BRIEF: Return the tail of the records exactly, starting from the line containing "C4: 470nF (0V, RESET) -> 1.5nF (0V, RESET)" and ending with the final line.
*-*-*
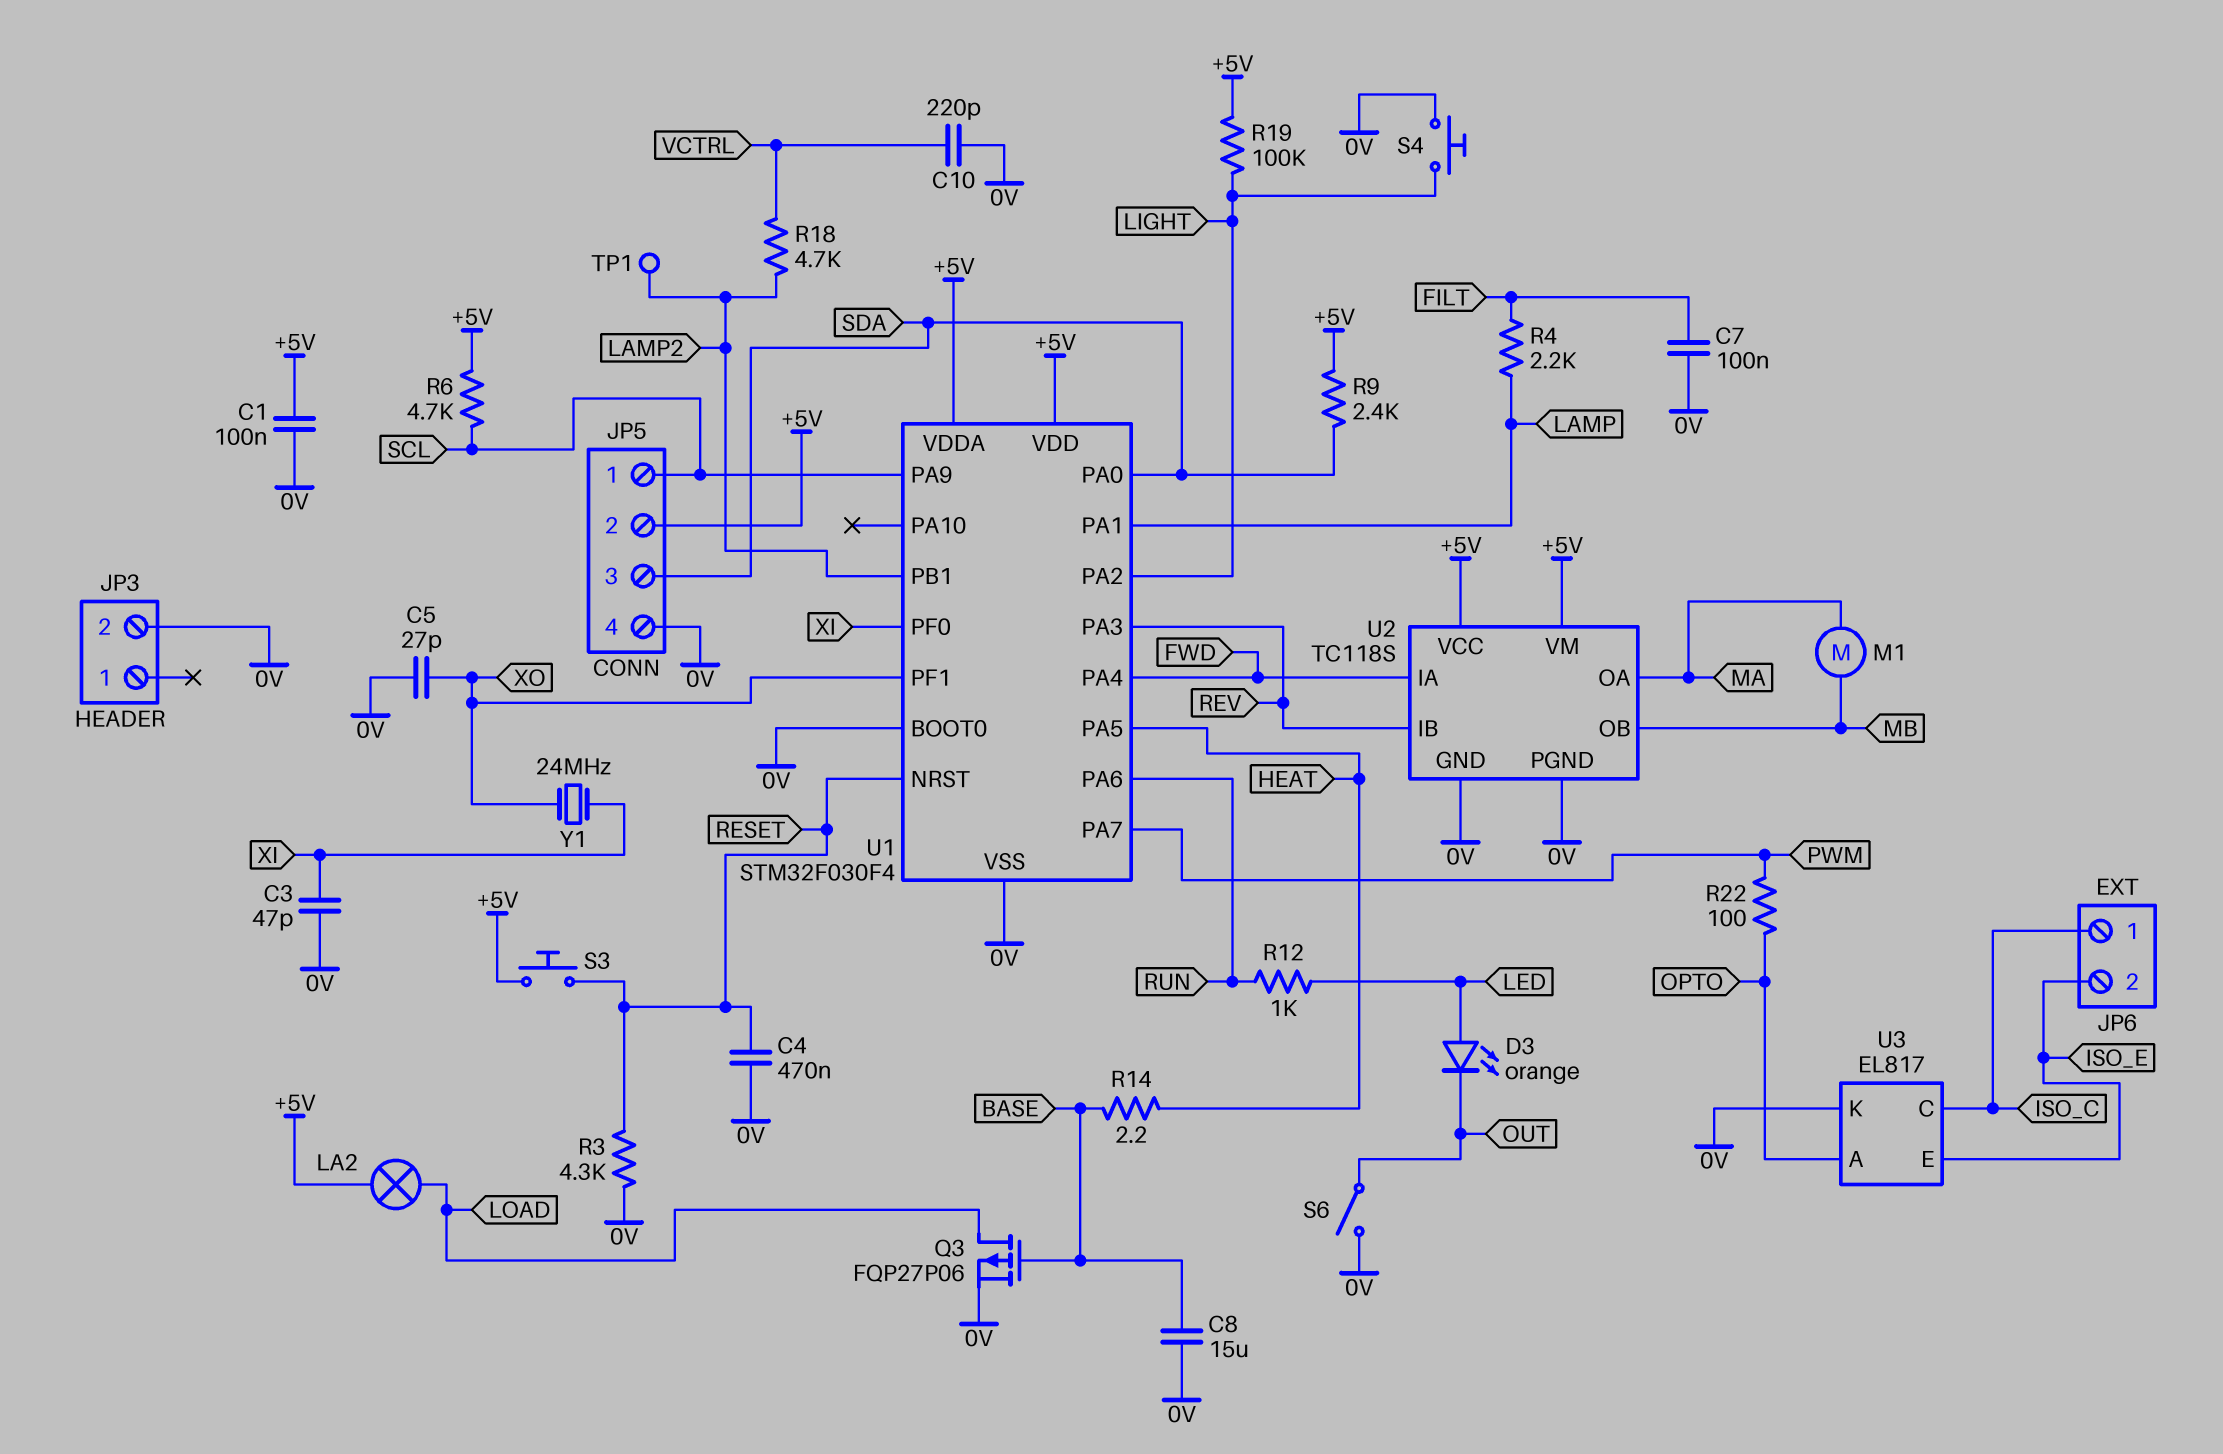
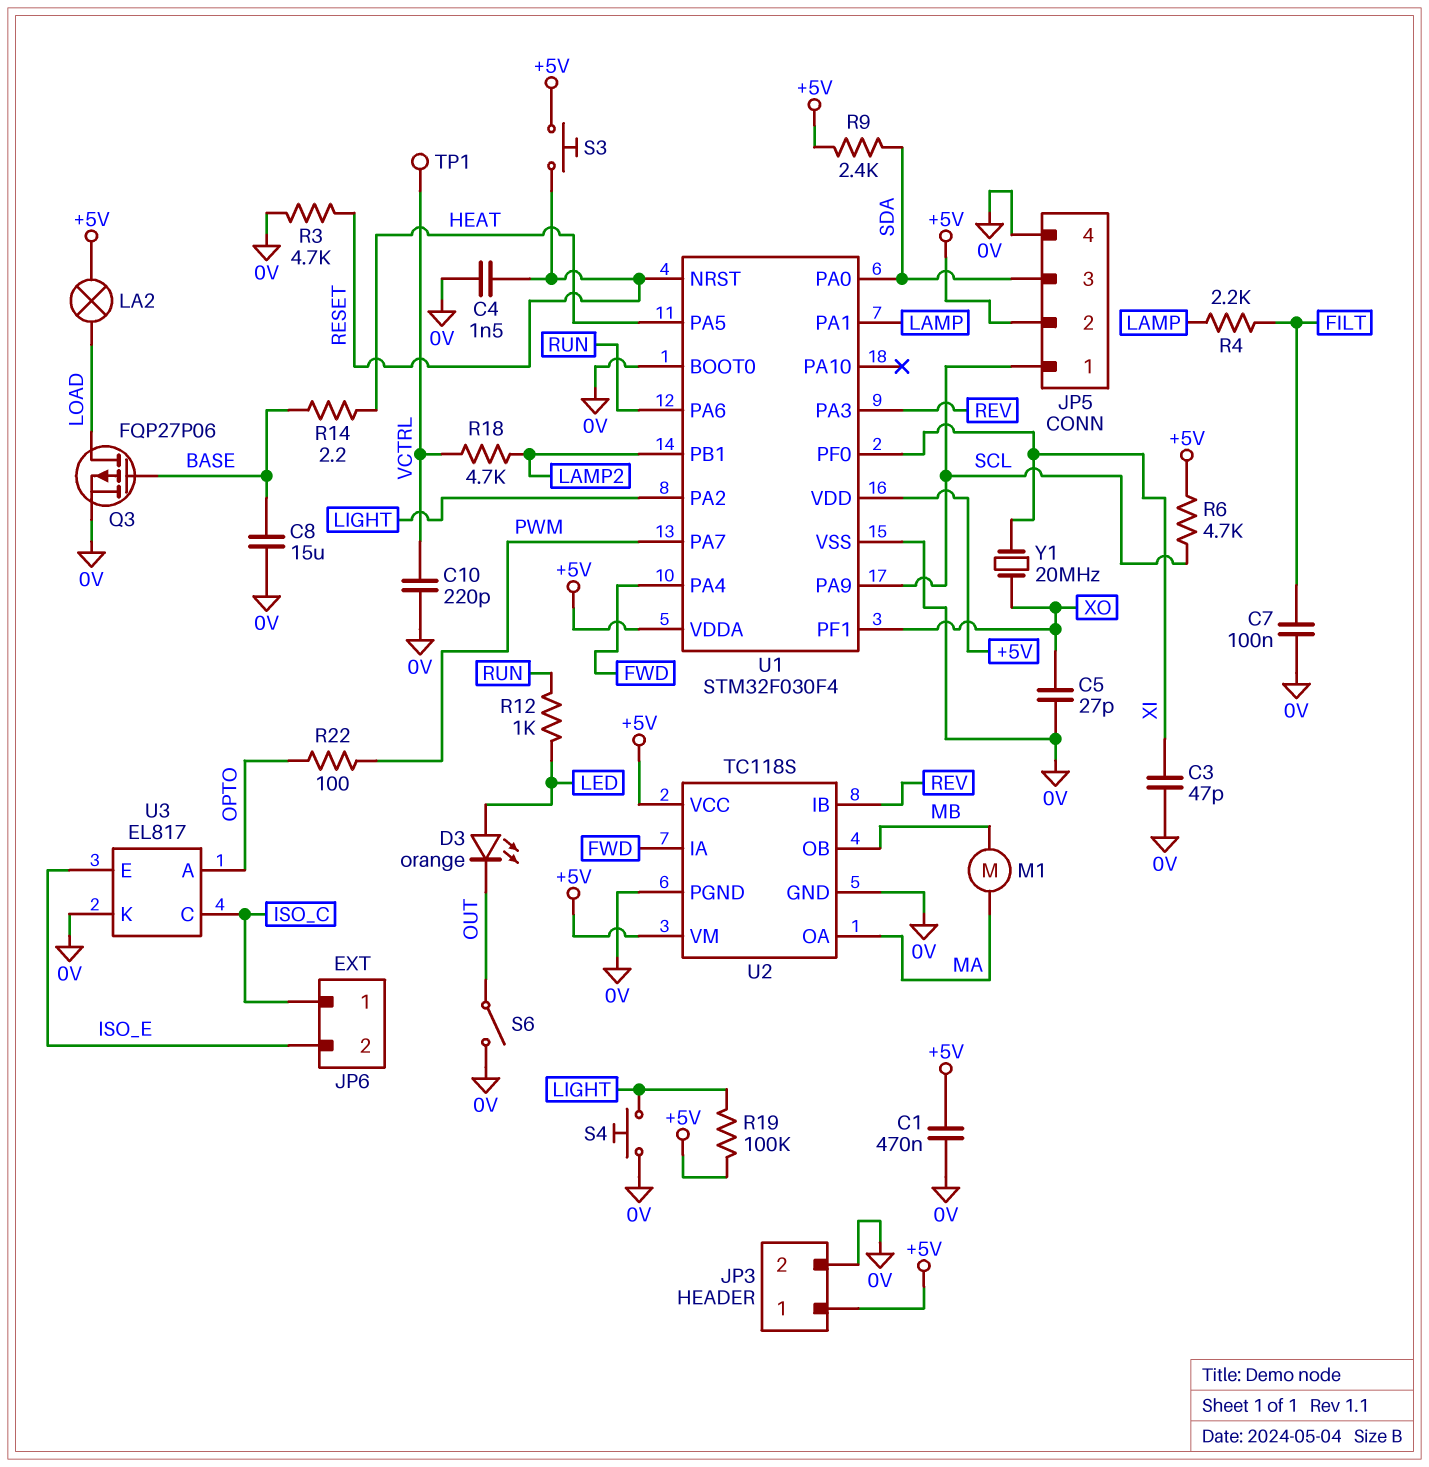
C1: 100nF (+5V, 0V) -> 470nF (+5V, 0V)
C4: 470nF (0V, RESET) -> 1.5nF (0V, RESET)
JP3 pin 1: none -> +5V
R3: 4.3k (0V, RESET) -> 4.7k (0V, RESET)
TP1: test point (LAMP2) -> test point (VCTRL)
Y1: 24MHz (XI, XO) -> 20MHz (XI, XO)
*-*-*
RESULT OF THE EXERCISE:
C4: 470nF (0V, RESET) -> 1.5nF (0V, RESET)
JP3 pin 1: none -> +5V
R3: 4.3k (0V, RESET) -> 4.7k (0V, RESET)
TP1: test point (LAMP2) -> test point (VCTRL)
Y1: 24MHz (XI, XO) -> 20MHz (XI, XO)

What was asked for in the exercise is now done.